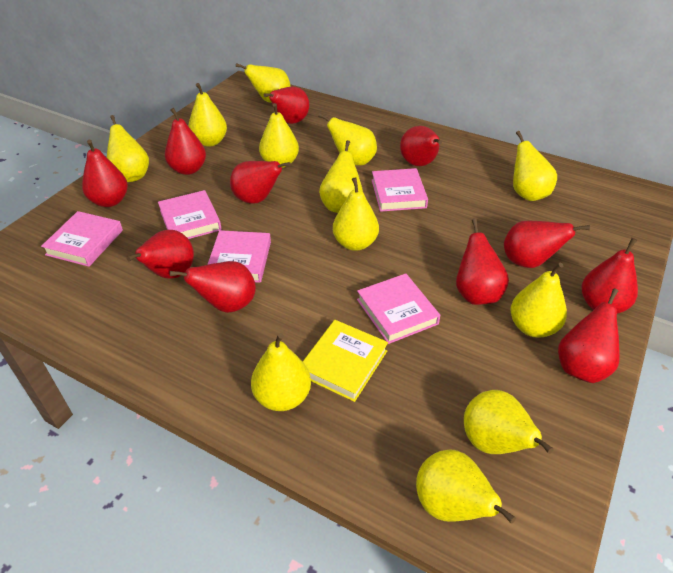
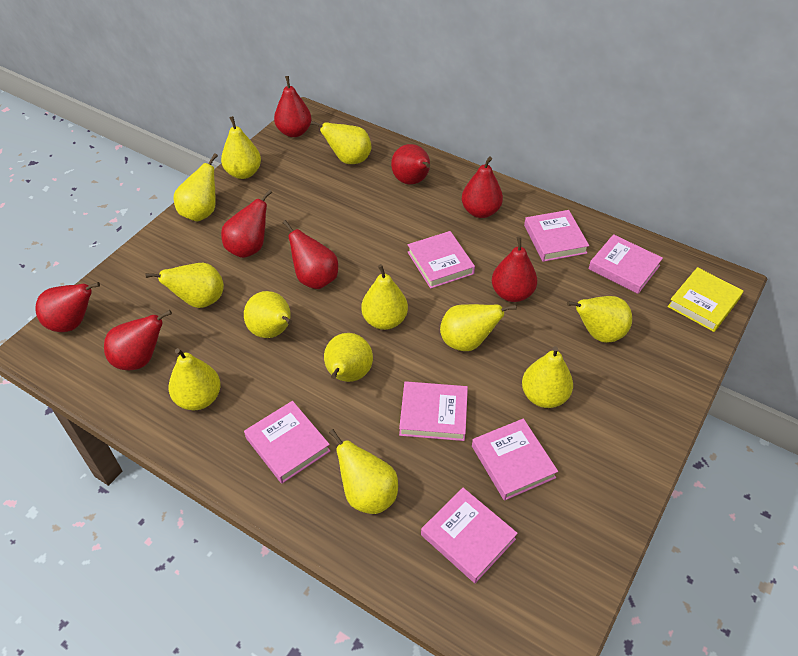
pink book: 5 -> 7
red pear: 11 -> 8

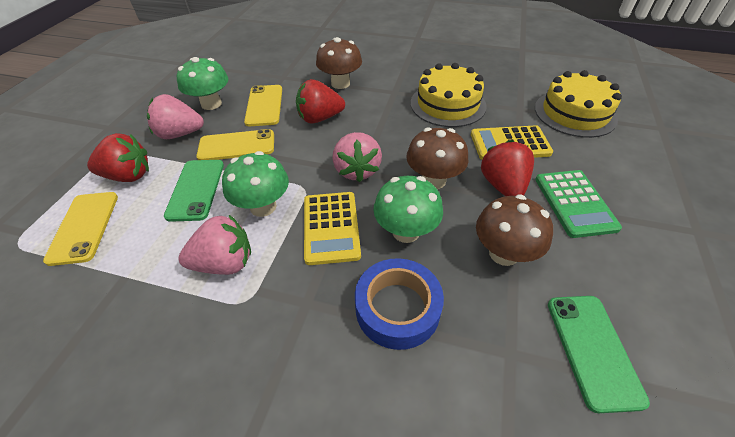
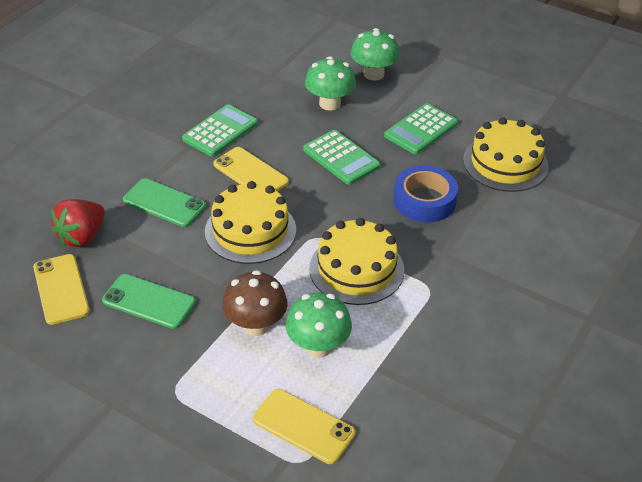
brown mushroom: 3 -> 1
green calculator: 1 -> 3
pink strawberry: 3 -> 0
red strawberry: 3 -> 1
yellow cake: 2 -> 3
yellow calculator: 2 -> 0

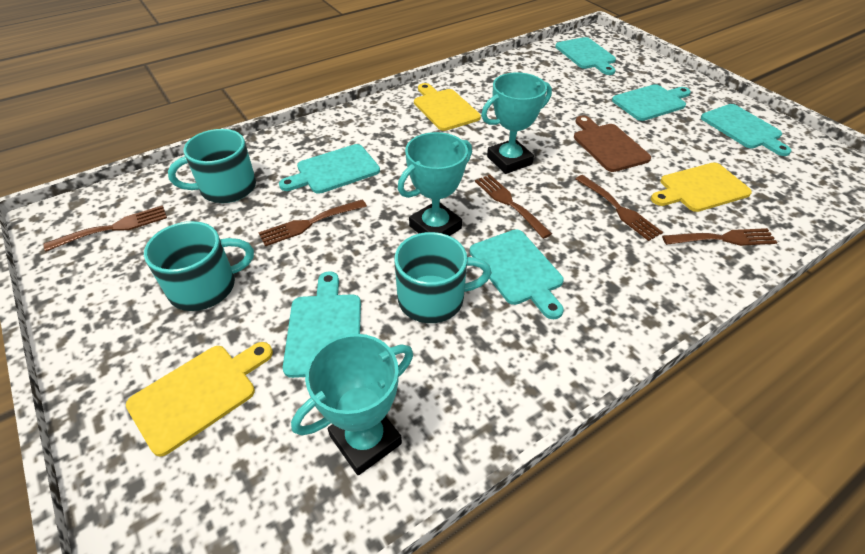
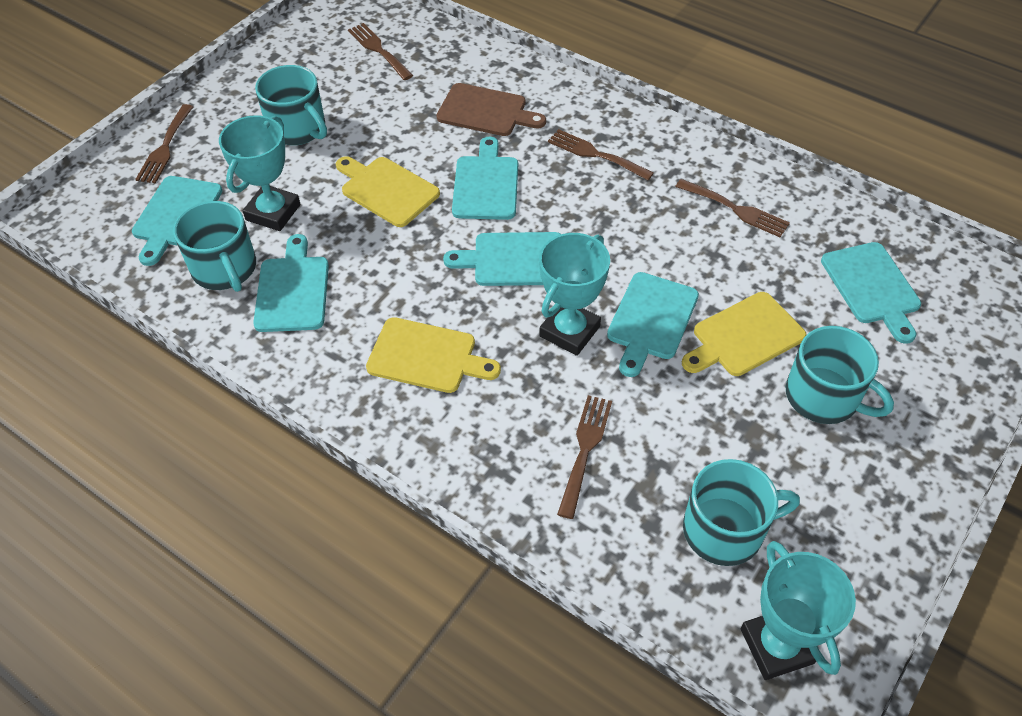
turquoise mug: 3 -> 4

* * *

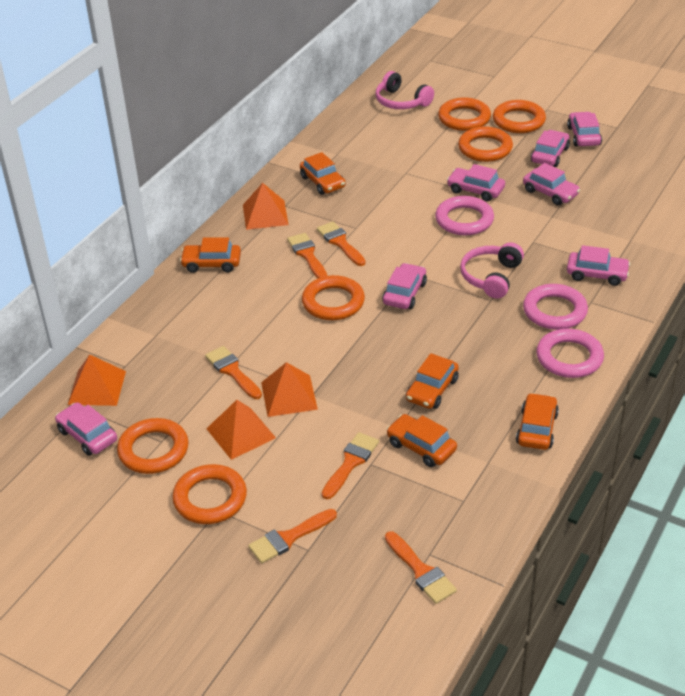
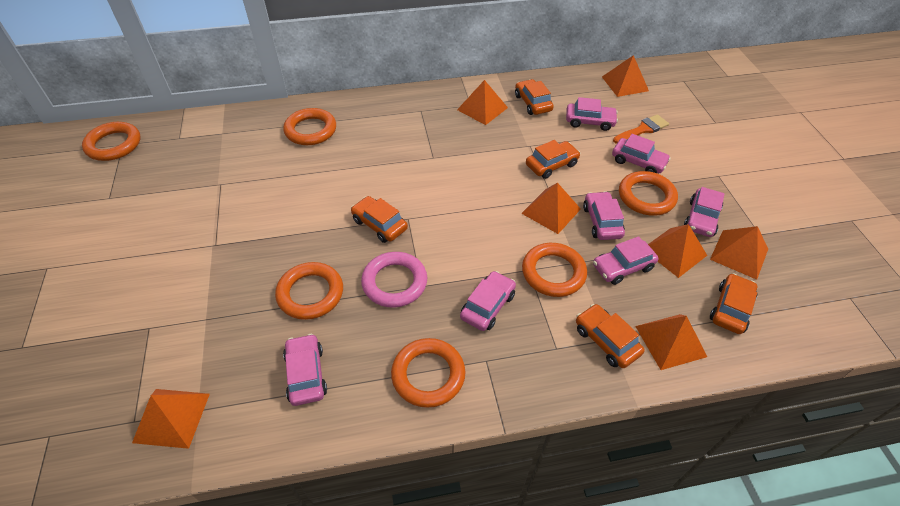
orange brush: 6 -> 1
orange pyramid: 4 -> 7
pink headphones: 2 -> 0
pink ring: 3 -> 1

__PROBLEM REQUIREMENTS__: Return the span of lines in the data above that opens at the line with "orange brush: 6 -> 1" and closes at the line with "pink ring: 3 -> 1", exactly, ends included, nothing else.

__RESPONSE TO THE TASK__:
orange brush: 6 -> 1
orange pyramid: 4 -> 7
pink headphones: 2 -> 0
pink ring: 3 -> 1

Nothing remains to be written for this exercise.